### [PROBLEM REQUIREMENTS]
Only one portion of the data is to be written out: from the line bearing "D101: LED yellow (A RESET, K +12V) -> none" through the line bearing "U103 pin GND: +12V -> GND". Write it exactly as it appears.

--- SOURCE MATERIAL Enclosed Below ---

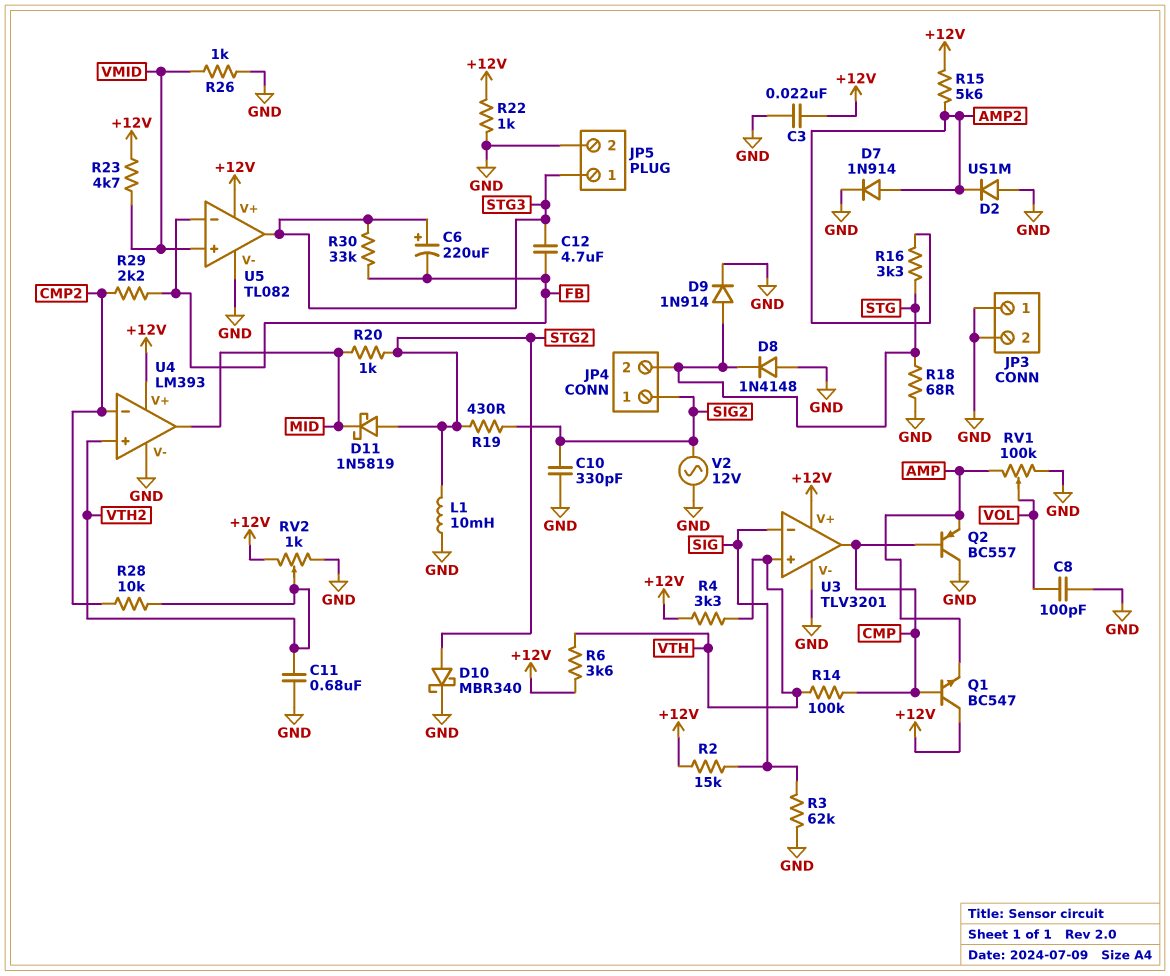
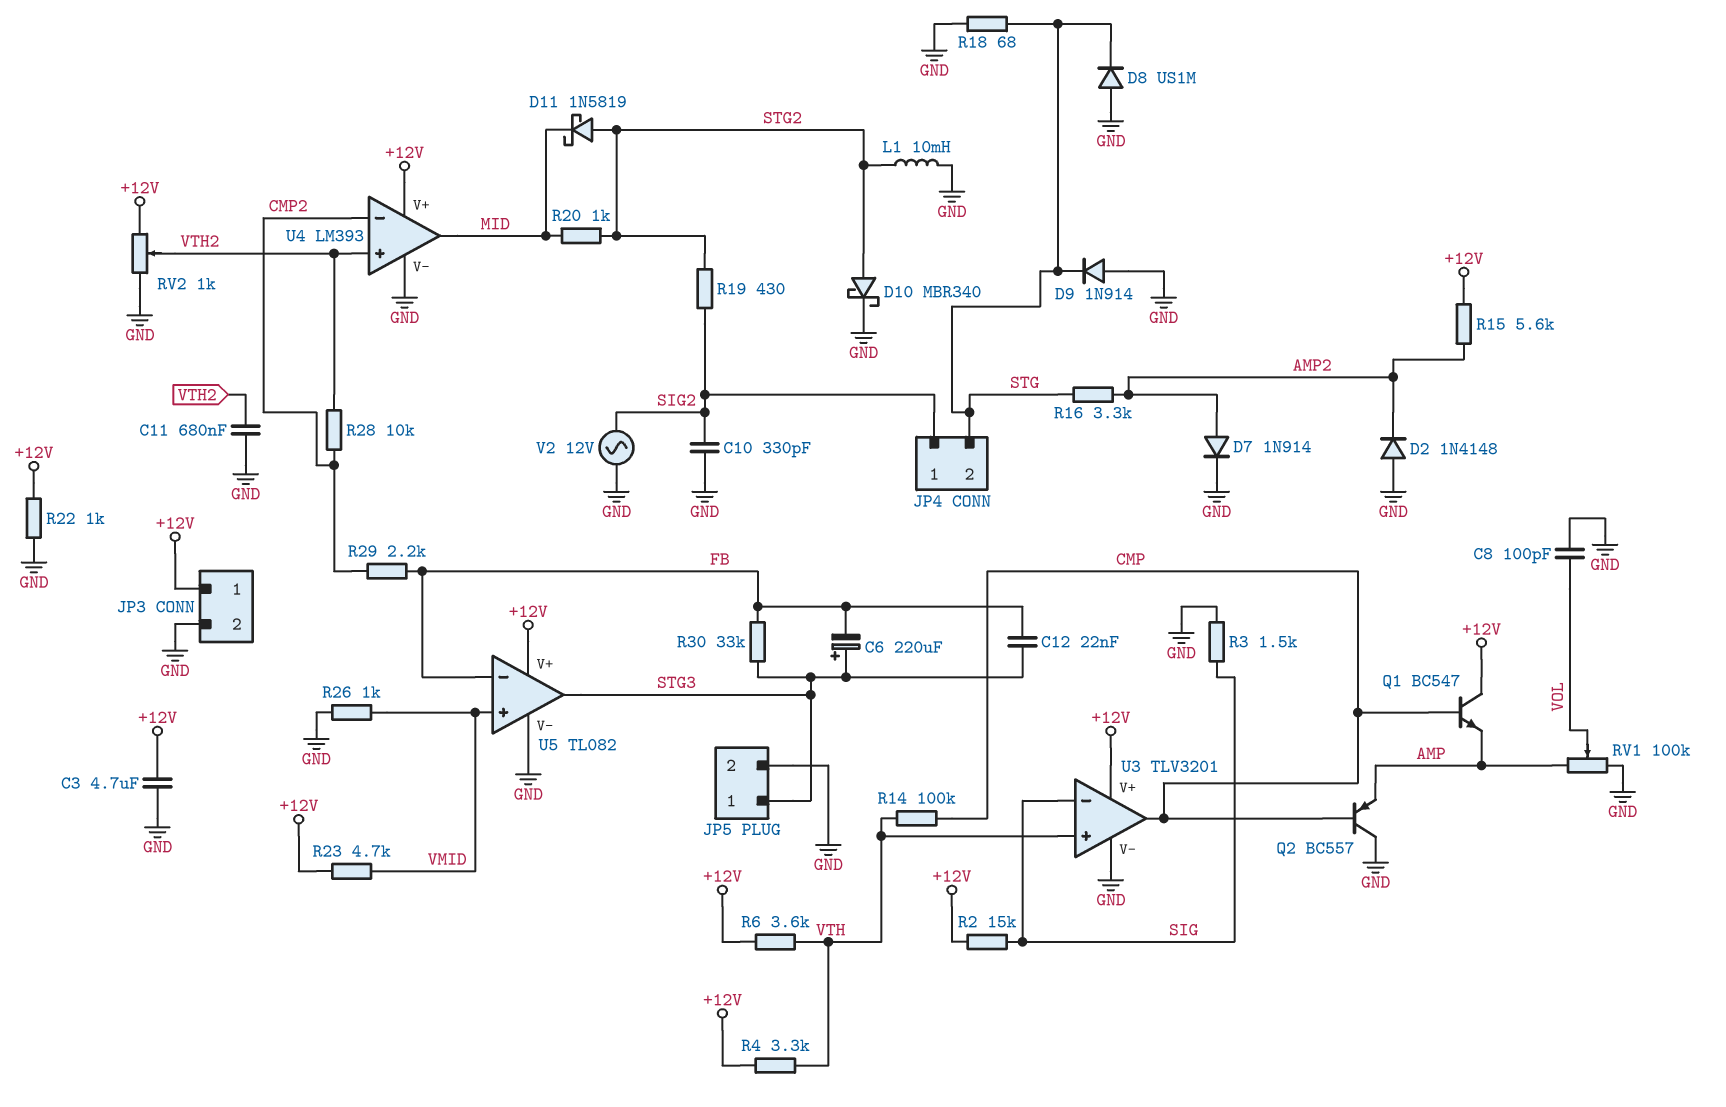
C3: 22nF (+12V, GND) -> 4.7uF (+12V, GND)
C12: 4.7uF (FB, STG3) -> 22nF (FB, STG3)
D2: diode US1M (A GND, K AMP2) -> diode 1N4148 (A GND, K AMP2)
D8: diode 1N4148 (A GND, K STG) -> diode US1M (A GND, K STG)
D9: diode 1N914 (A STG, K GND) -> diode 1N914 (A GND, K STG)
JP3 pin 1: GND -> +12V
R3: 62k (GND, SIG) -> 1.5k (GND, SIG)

--- End of Enclosed SOURCE MATERIAL ---
--- SOURCE MATERIAL Enclosed Below ---

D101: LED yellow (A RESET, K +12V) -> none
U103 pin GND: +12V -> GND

--- End of Enclosed SOURCE MATERIAL ---

### [COMPLETED EXERCISE]
D101: LED yellow (A RESET, K +12V) -> none
U103 pin GND: +12V -> GND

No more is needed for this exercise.